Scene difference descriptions

▼▼▼

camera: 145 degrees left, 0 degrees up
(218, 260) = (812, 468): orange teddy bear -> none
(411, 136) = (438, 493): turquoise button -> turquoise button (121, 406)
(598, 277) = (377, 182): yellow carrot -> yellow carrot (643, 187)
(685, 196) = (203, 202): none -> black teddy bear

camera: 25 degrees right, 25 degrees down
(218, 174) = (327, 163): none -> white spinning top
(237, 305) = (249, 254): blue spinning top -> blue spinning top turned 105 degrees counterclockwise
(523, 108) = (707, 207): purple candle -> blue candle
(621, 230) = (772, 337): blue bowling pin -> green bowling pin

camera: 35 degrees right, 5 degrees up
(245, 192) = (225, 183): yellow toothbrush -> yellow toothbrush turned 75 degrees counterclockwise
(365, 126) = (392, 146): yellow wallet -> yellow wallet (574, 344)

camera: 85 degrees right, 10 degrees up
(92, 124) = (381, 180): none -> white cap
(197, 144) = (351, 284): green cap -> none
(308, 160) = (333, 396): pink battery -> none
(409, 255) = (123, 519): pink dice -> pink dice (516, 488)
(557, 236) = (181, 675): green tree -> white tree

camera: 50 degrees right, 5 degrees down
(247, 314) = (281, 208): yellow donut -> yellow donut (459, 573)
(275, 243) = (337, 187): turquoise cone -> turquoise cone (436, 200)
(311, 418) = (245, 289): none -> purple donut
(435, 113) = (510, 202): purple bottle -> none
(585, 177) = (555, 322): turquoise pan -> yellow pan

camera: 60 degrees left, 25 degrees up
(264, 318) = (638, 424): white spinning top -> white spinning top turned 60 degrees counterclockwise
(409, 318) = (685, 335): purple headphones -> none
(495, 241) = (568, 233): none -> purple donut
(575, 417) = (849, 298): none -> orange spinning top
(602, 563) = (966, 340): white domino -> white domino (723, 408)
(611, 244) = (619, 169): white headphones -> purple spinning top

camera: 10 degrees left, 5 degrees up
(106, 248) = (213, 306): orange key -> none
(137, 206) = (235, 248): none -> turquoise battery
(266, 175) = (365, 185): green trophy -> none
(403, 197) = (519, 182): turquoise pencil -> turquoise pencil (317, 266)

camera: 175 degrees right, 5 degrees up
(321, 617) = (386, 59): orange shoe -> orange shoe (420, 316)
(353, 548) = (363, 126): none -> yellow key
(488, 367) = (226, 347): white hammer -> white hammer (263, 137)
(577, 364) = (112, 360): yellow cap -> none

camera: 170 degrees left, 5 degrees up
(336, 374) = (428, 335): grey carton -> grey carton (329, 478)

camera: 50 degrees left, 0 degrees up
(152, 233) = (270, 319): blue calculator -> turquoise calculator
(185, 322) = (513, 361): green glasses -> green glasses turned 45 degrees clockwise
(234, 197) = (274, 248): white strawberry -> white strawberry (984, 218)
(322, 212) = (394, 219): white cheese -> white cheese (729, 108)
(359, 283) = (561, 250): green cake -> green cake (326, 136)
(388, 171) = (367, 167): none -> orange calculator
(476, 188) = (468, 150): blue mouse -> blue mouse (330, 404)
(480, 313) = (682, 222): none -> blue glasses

▲▲▲

▸ **Task instructions**:
From the records above, transcribe exactly the run of lines that opens with the line holding "(311, 418) = (245, 289): none -> purple donut" and closes with the line holding "(264, 318) = (638, 424): white", both included.

▸ **Task output**:
(311, 418) = (245, 289): none -> purple donut
(435, 113) = (510, 202): purple bottle -> none
(585, 177) = (555, 322): turquoise pan -> yellow pan

camera: 60 degrees left, 25 degrees up
(264, 318) = (638, 424): white spinning top -> white spinning top turned 60 degrees counterclockwise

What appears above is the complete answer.